>>>
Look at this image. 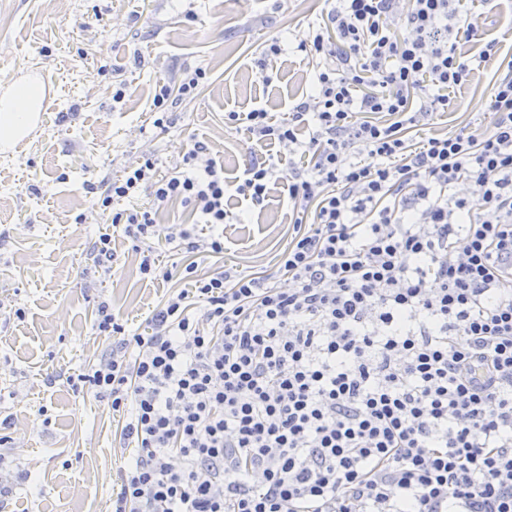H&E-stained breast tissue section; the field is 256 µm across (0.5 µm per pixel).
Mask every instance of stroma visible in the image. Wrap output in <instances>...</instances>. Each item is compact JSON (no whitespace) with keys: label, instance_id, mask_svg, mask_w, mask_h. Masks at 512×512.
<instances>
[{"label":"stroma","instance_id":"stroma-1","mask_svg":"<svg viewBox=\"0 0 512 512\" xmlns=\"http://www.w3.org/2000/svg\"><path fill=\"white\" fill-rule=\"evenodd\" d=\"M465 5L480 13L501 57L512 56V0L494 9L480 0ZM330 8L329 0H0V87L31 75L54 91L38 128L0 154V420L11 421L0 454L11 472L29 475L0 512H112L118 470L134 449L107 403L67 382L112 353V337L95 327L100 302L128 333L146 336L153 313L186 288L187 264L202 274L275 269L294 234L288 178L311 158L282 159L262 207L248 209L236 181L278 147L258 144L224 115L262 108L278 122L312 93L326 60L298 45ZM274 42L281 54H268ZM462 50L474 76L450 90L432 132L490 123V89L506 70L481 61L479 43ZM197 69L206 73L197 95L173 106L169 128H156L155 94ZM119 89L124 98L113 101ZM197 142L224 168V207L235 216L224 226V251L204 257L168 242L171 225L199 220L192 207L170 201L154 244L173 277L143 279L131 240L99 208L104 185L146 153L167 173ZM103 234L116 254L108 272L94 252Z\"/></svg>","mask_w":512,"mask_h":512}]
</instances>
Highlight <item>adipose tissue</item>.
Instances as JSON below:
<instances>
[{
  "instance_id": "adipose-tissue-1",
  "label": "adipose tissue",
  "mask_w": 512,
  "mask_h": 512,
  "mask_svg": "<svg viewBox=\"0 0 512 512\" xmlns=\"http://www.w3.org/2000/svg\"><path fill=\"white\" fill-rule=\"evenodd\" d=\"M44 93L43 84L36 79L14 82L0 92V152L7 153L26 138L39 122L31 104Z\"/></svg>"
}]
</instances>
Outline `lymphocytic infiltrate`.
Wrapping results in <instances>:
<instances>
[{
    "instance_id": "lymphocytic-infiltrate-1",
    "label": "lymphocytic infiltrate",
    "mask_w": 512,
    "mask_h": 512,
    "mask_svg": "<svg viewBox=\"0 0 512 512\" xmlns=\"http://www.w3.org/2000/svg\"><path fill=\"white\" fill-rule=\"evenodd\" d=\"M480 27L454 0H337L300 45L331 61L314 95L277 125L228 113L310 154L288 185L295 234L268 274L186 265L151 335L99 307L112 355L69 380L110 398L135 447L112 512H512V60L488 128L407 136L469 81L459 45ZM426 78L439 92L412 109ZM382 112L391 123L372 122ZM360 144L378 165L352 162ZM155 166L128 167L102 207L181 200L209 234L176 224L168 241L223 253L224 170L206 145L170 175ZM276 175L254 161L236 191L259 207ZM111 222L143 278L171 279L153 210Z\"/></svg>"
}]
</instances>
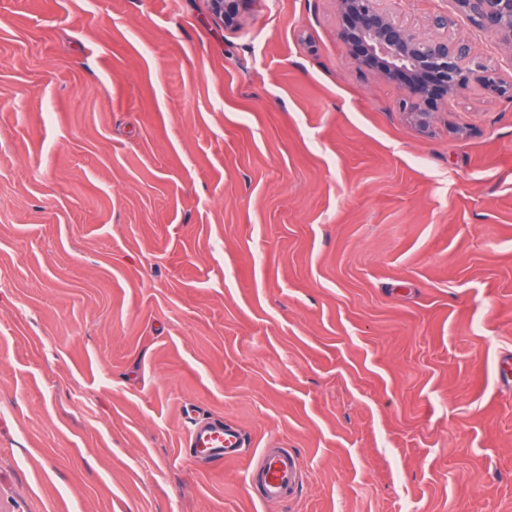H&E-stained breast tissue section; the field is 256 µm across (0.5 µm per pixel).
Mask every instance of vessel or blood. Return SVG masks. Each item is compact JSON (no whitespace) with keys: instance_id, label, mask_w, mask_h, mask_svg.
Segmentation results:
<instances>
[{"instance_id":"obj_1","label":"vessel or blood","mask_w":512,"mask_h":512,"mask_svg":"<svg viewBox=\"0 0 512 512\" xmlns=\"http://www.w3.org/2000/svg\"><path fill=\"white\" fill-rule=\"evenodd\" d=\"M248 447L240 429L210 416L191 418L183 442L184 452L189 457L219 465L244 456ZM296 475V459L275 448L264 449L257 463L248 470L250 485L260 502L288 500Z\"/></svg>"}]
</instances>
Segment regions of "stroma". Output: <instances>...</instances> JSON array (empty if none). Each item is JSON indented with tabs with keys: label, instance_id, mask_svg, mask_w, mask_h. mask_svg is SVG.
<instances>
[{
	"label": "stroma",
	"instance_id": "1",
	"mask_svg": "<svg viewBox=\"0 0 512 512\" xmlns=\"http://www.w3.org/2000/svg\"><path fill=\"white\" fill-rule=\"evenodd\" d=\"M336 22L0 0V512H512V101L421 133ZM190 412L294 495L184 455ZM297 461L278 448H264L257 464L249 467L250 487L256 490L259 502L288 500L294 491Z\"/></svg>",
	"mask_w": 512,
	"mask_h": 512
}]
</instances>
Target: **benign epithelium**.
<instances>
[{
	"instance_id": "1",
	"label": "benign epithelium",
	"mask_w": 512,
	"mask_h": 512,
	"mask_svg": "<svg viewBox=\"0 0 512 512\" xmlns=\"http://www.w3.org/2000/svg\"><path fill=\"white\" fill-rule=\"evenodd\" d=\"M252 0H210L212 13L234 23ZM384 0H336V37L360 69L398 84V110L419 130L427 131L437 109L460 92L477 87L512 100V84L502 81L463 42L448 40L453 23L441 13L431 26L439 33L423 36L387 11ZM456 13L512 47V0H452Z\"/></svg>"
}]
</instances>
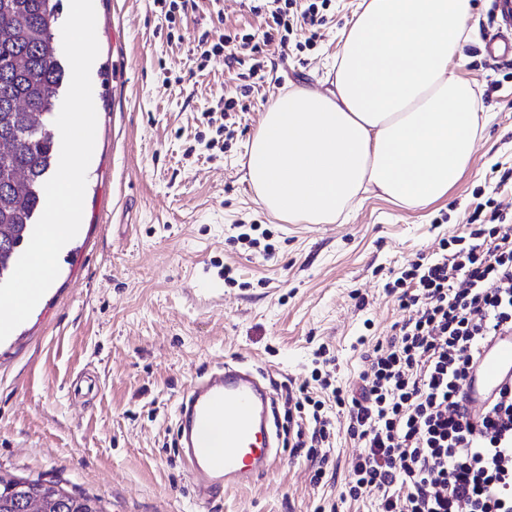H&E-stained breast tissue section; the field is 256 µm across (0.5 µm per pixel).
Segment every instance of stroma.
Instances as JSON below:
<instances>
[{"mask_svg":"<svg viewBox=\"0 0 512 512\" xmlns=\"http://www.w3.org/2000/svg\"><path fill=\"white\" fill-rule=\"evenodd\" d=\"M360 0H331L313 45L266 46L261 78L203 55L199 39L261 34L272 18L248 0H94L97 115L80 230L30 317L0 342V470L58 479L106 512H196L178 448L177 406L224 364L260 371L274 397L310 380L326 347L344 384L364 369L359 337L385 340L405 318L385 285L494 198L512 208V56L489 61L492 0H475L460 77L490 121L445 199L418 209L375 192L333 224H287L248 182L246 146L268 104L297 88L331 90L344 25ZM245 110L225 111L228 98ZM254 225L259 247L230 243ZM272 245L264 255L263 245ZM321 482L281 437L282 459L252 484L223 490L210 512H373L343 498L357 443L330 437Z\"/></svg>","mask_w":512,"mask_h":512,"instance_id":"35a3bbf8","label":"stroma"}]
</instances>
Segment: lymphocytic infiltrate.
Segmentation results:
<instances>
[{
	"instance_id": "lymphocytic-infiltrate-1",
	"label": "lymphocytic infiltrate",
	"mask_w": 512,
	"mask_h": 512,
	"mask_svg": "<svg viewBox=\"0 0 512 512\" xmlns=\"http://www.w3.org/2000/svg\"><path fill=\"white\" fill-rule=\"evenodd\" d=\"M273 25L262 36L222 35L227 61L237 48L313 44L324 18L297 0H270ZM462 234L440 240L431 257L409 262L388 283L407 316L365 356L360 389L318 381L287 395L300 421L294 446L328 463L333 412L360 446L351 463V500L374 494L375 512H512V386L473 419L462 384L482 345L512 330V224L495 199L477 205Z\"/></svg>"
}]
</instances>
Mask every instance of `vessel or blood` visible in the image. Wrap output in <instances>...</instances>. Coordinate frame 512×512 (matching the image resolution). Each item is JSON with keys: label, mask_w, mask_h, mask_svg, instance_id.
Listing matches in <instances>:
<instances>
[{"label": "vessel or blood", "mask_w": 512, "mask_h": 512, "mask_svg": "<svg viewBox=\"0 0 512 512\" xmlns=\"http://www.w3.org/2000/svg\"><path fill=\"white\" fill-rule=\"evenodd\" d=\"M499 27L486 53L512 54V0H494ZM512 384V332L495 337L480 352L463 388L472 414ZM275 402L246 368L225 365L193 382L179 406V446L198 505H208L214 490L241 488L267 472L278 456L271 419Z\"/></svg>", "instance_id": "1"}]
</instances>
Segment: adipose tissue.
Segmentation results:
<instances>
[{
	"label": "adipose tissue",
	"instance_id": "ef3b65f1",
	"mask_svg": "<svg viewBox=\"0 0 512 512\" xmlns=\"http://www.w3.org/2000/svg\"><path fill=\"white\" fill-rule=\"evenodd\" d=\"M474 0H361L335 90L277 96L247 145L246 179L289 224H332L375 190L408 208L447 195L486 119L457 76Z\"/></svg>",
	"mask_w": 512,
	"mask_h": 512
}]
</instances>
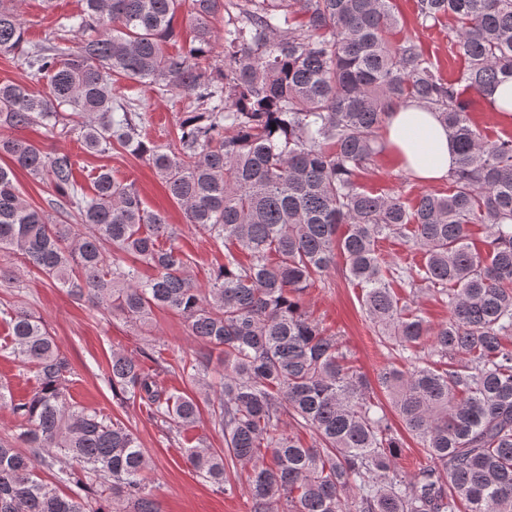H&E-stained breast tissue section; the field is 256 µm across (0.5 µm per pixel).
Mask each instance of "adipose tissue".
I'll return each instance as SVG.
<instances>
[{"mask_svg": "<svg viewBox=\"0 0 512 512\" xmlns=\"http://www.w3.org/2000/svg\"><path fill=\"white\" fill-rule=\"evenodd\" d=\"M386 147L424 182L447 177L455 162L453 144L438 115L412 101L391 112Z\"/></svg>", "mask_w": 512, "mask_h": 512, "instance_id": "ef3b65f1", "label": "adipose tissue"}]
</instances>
<<<
▶ **PROBLEM STATEMENT**: Begin with the line containing "mask_h, mask_svg, instance_id." and end with the final line of the data, printing those lines exactly and only; pictures are left out.

▶ **RESULT OF THIS EXERCISE**:
Mask every instance of `vessel or blood` visible in the image. Wrap output in <instances>...</instances>. Coordinate frame 512×512 (matching the image resolution). Each item is JSON with keys: label, mask_w, mask_h, mask_svg, instance_id.
Listing matches in <instances>:
<instances>
[{"label": "vessel or blood", "mask_w": 512, "mask_h": 512, "mask_svg": "<svg viewBox=\"0 0 512 512\" xmlns=\"http://www.w3.org/2000/svg\"><path fill=\"white\" fill-rule=\"evenodd\" d=\"M499 27L486 53L512 54V0H494ZM512 384V332L495 337L480 352L463 388L472 414ZM275 402L246 368L225 365L193 382L179 406V446L198 505H208L214 490L241 488L267 472L278 456L271 419Z\"/></svg>", "instance_id": "1"}]
</instances>
Segment: adipose tissue.
Segmentation results:
<instances>
[{
	"label": "adipose tissue",
	"instance_id": "ef3b65f1",
	"mask_svg": "<svg viewBox=\"0 0 512 512\" xmlns=\"http://www.w3.org/2000/svg\"><path fill=\"white\" fill-rule=\"evenodd\" d=\"M474 0H361L335 90L277 96L247 145L246 179L289 224H332L375 190L408 208L447 195L486 119L457 76Z\"/></svg>",
	"mask_w": 512,
	"mask_h": 512
}]
</instances>
H&E-stained breast tissue section; the field is 256 µm across (0.5 µm per pixel).
Mask each instance of "adipose tissue".
I'll return each instance as SVG.
<instances>
[{"mask_svg": "<svg viewBox=\"0 0 512 512\" xmlns=\"http://www.w3.org/2000/svg\"><path fill=\"white\" fill-rule=\"evenodd\" d=\"M386 147L424 182L447 177L455 162L453 144L438 115L412 101L391 112Z\"/></svg>", "mask_w": 512, "mask_h": 512, "instance_id": "ef3b65f1", "label": "adipose tissue"}]
</instances>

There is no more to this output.